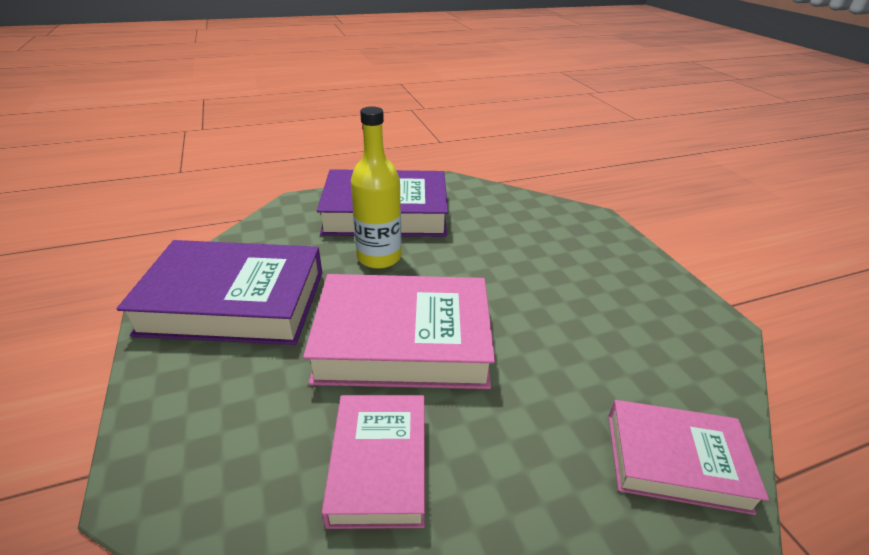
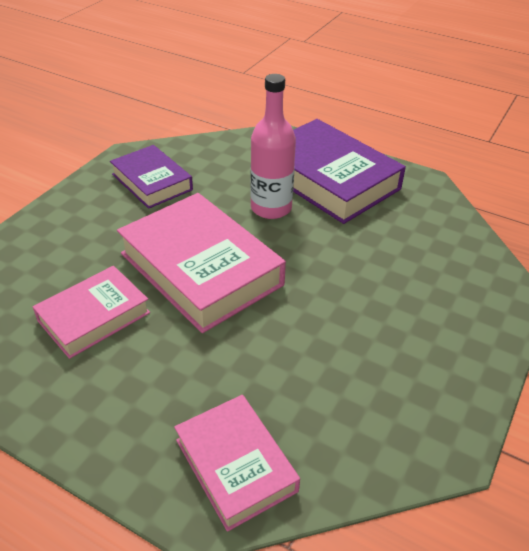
camera: 50 degrees right, 5 degrees up
(234, 302) = (152, 182): purple book -> purple book, size x0.60
(379, 257) = (271, 208): yellow bottle -> pink bottle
* * *
Task to complete = What you return must match the data above exactly, with no images included.

Exercise solution =
camera: 50 degrees right, 5 degrees up
(234, 302) = (152, 182): purple book -> purple book, size x0.60
(379, 257) = (271, 208): yellow bottle -> pink bottle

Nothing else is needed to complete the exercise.